WORK TO BE COMPLETED.
Exact copy, no pictures: output each line below as it stands.
(Beginning of DATA TO USE)
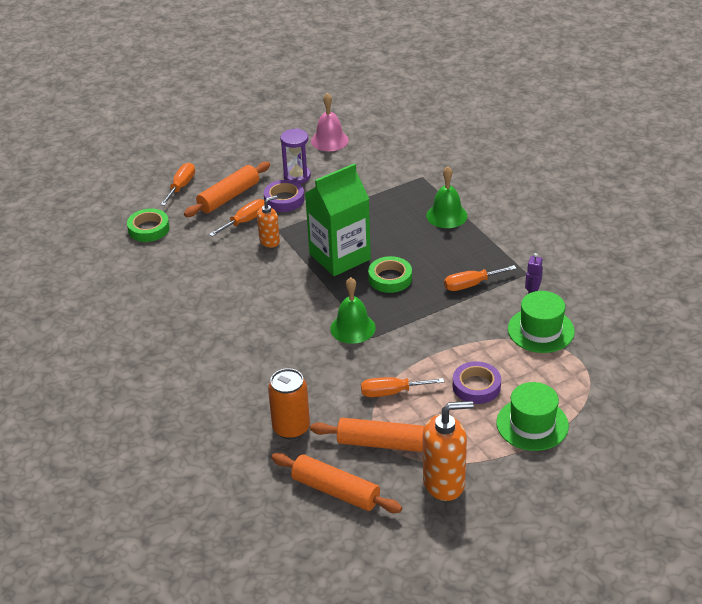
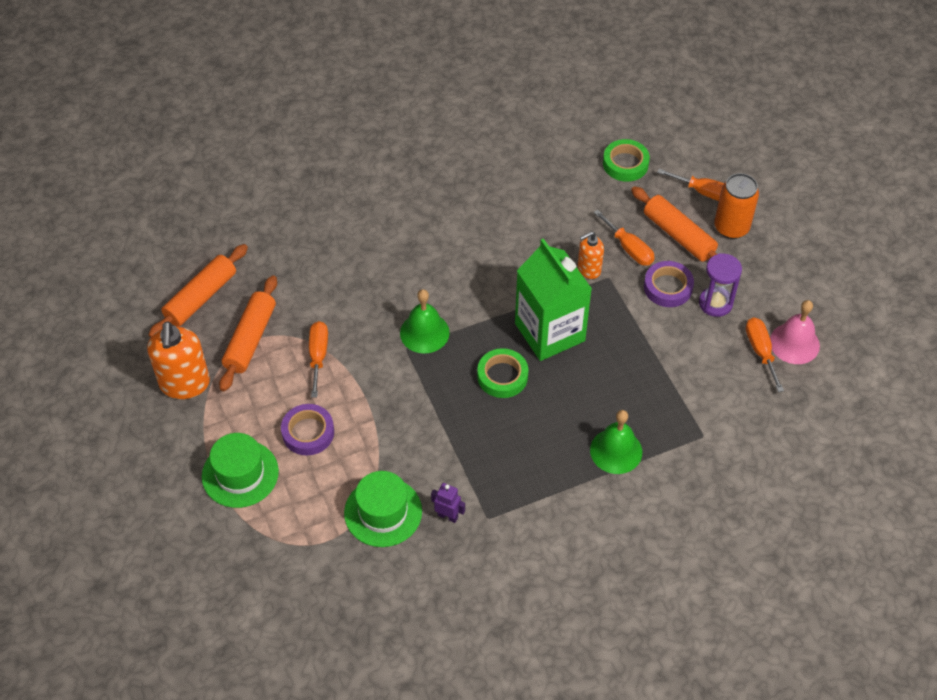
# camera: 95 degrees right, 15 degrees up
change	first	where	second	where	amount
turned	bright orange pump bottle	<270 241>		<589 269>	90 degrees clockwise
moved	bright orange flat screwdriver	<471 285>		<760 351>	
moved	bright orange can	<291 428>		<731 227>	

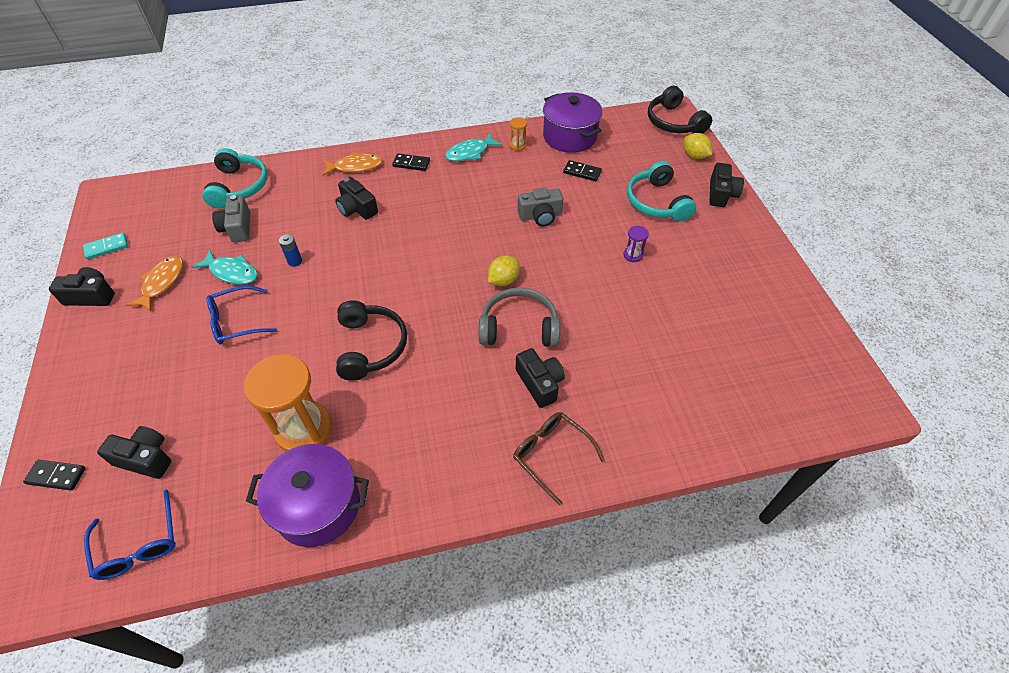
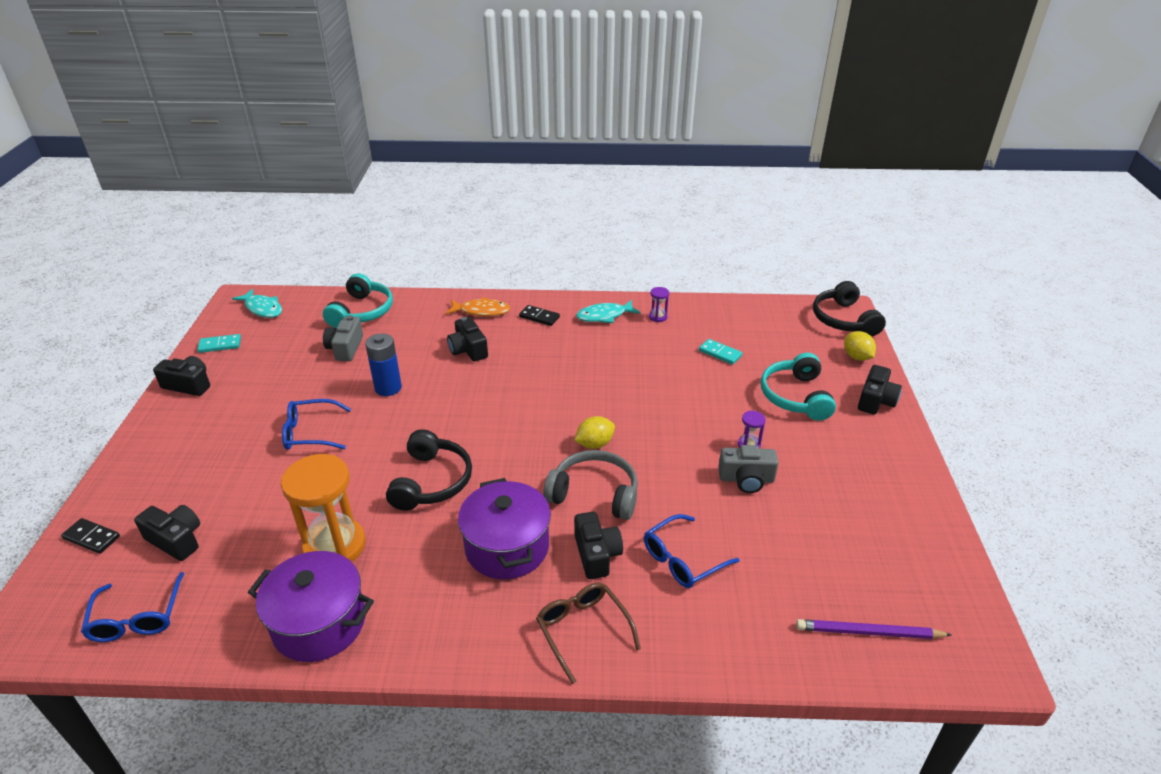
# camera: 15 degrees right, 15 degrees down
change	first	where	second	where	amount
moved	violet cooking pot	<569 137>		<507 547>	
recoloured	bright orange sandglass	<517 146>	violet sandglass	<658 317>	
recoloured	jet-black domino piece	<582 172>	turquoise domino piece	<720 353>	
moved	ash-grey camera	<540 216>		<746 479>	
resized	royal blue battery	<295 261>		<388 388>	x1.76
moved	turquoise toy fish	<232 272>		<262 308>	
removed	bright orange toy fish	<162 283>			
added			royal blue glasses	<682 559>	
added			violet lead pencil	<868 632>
(End of DATA TO USE)
TASK RESPONSE.
# camera: 95 degrees right, 15 degrees up
change	first	where	second	where	amount
turned	bright orange pump bottle	<270 241>		<589 269>	90 degrees clockwise
moved	bright orange flat screwdriver	<471 285>		<760 351>	
moved	bright orange can	<291 428>		<731 227>	

# camera: 15 degrees right, 15 degrees down
change	first	where	second	where	amount
moved	violet cooking pot	<569 137>		<507 547>	
recoloured	bright orange sandglass	<517 146>	violet sandglass	<658 317>	
recoloured	jet-black domino piece	<582 172>	turquoise domino piece	<720 353>	
moved	ash-grey camera	<540 216>		<746 479>	
resized	royal blue battery	<295 261>		<388 388>	x1.76
moved	turquoise toy fish	<232 272>		<262 308>	
removed	bright orange toy fish	<162 283>			
added			royal blue glasses	<682 559>	
added			violet lead pencil	<868 632>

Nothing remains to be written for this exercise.